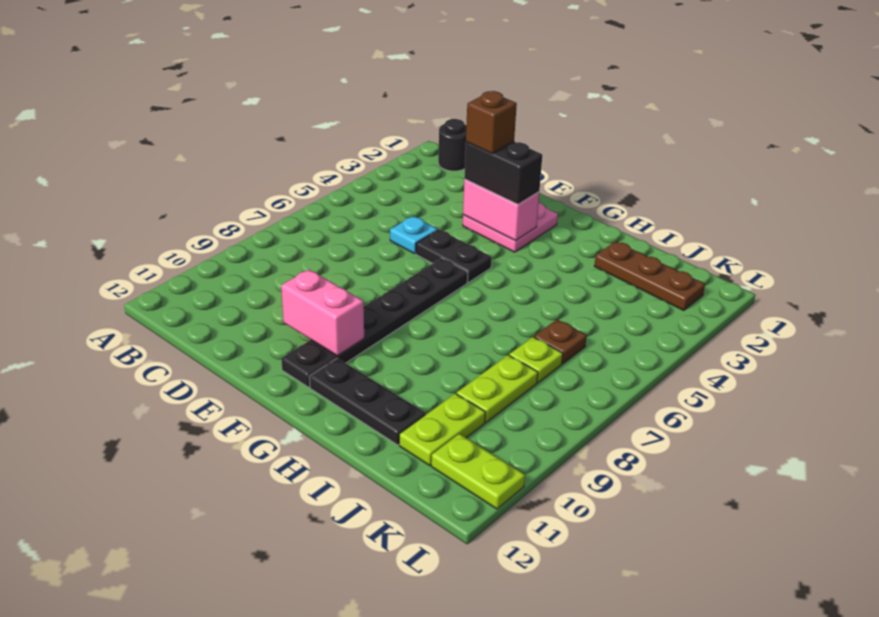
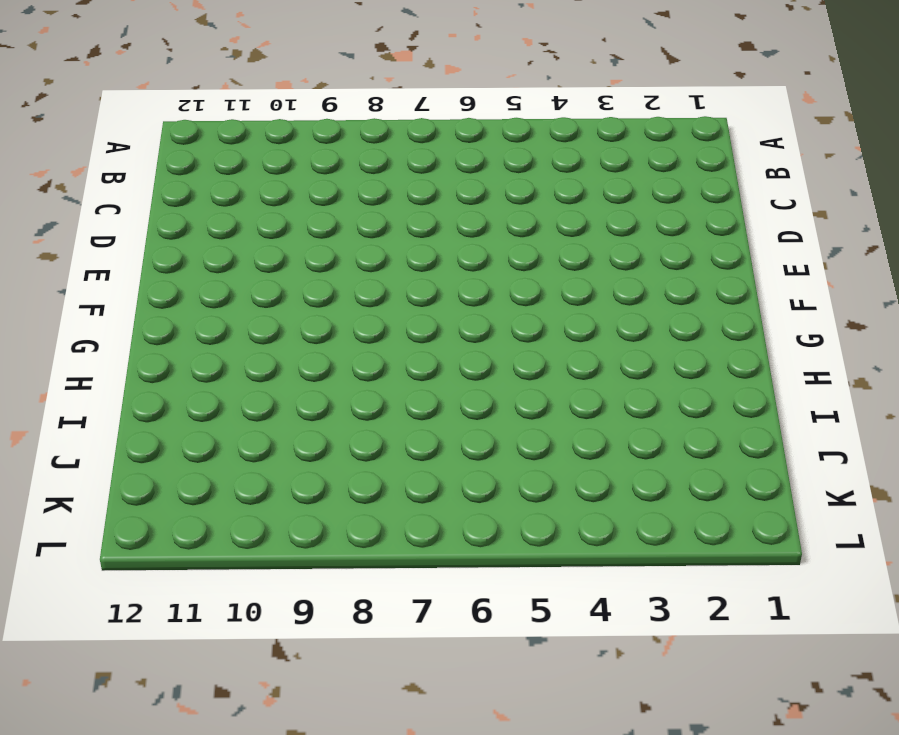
none -> black round brick B1 level 1
none -> cyan plate D5 level 1
none -> pink plate E2:F3 level 1

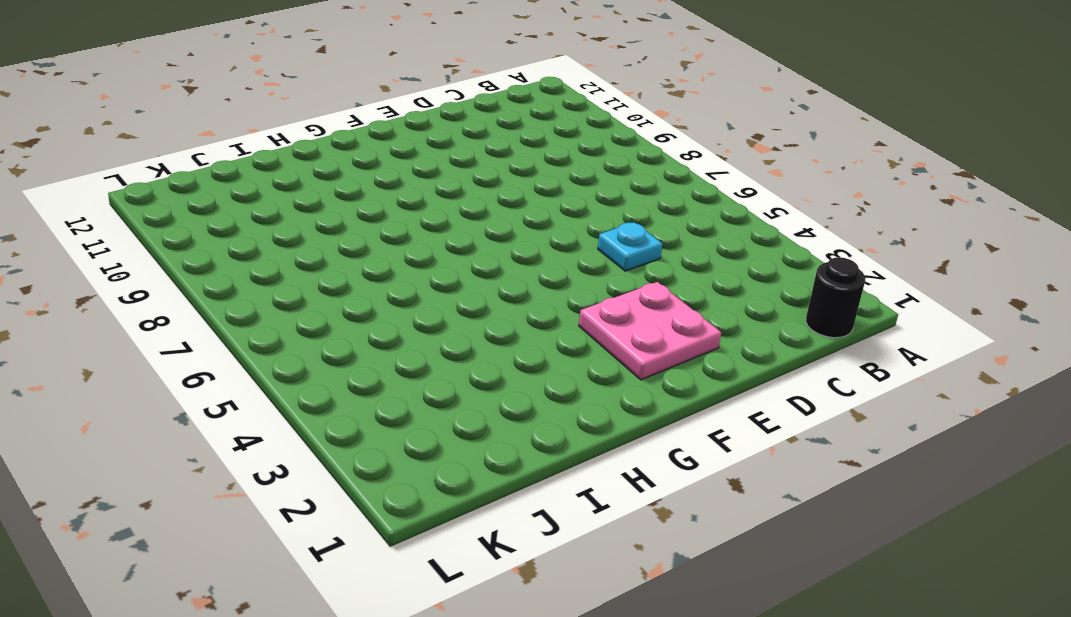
none -> black plate E5:F5 level 1
none -> black plate F6:F11 level 1
none -> black plate G11:I11 level 1

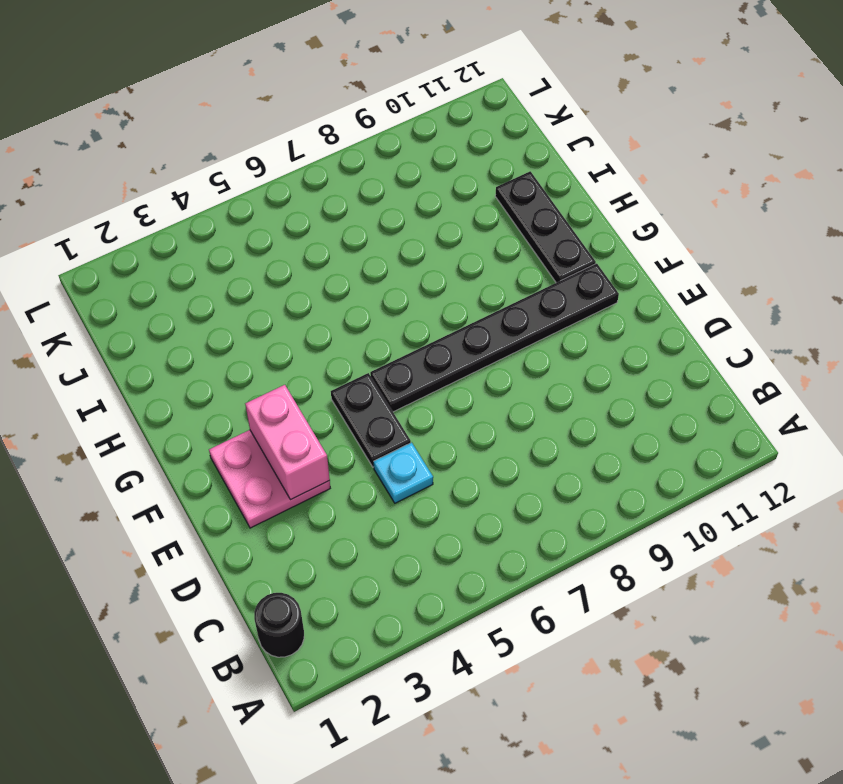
none -> brown plate I2:K2 level 1
none -> brown plate J6 level 1
none -> lime plate J7 level 1

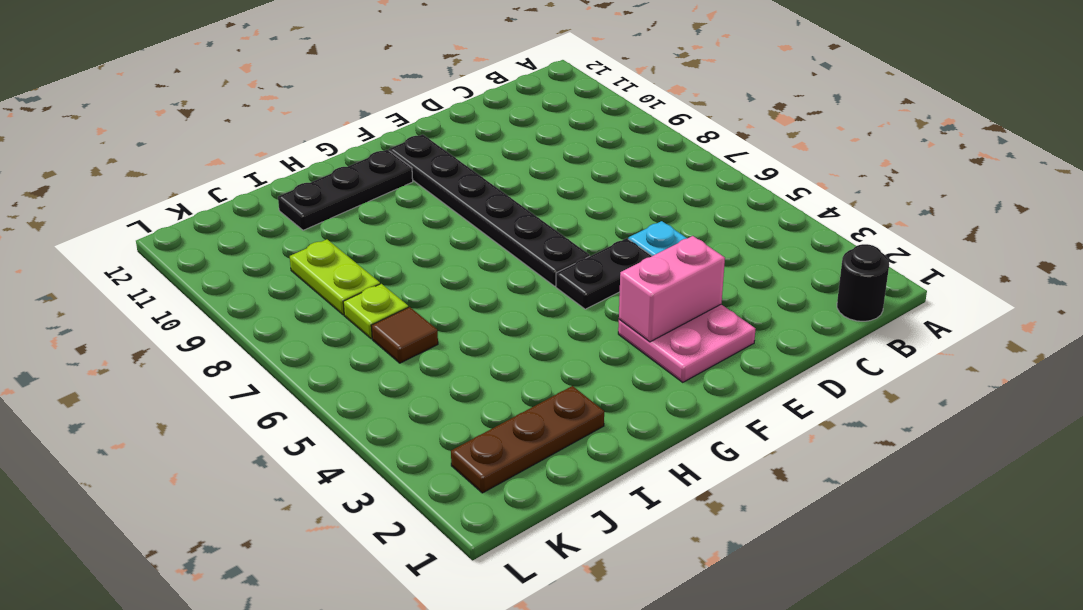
brown tile J6 level 1 -> brown plate J6 level 1
none -> lime plate J10:J11 level 1
none -> lime plate K11:L11 level 1
none -> pink brick E10:F10 level 2

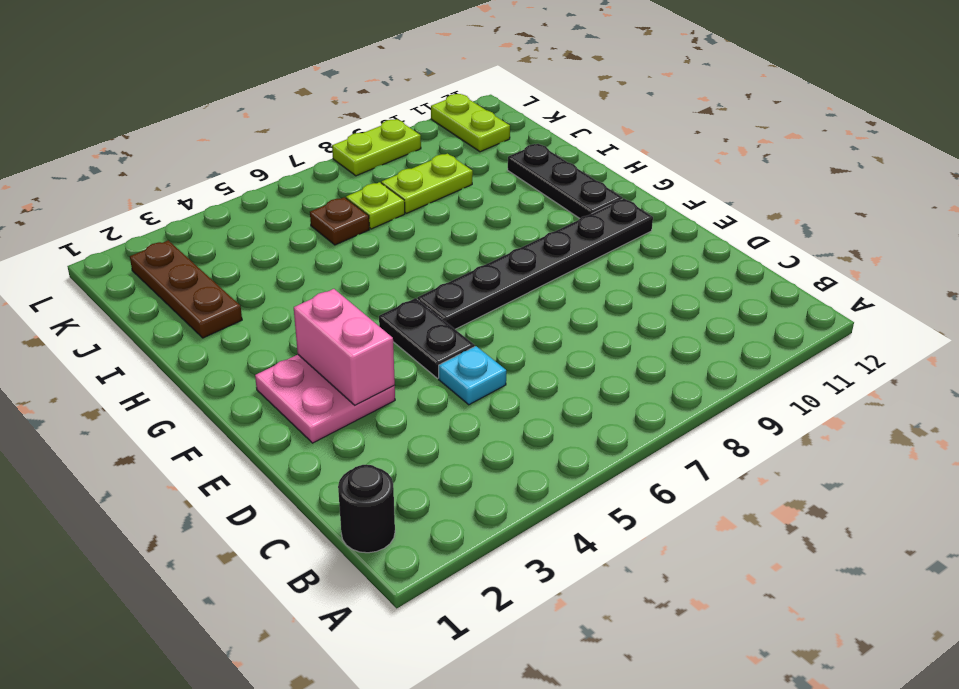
lime plate L8:L9 level 1 -> lime plate J10:J11 level 1
none -> pink brick E10:F10 level 2
none -> black brick E3:F3 level 3
none -> brown brick E3 level 4

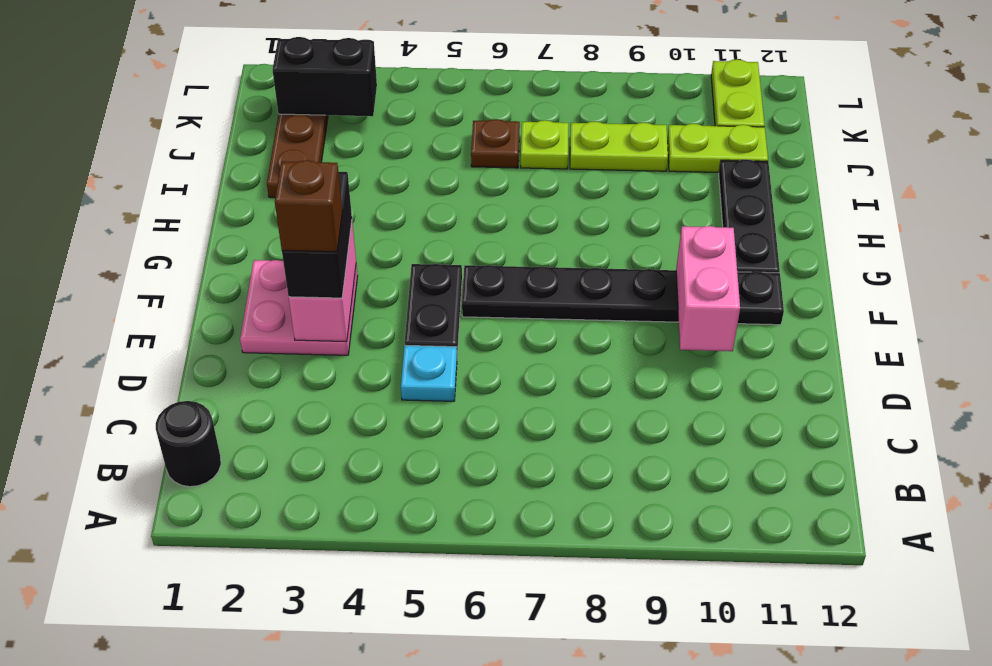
black brick K2:K3 level 2 -> none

▬▬▬▬▬▬

(Action item): Each line from the first line of the entries through the line containing "none -> black brick E3:F3 level 3" should be duplicated word for word, and nothing more; the pictures stay out.

(Task output):
none -> black round brick B1 level 1
none -> cyan plate D5 level 1
none -> pink plate E2:F3 level 1

none -> black plate E5:F5 level 1
none -> black plate F6:F11 level 1
none -> black plate G11:I11 level 1

none -> brown plate I2:K2 level 1
none -> brown plate J6 level 1
none -> lime plate J7 level 1

brown tile J6 level 1 -> brown plate J6 level 1
none -> lime plate J10:J11 level 1
none -> lime plate K11:L11 level 1
none -> pink brick E10:F10 level 2

lime plate L8:L9 level 1 -> lime plate J10:J11 level 1
none -> pink brick E10:F10 level 2
none -> black brick E3:F3 level 3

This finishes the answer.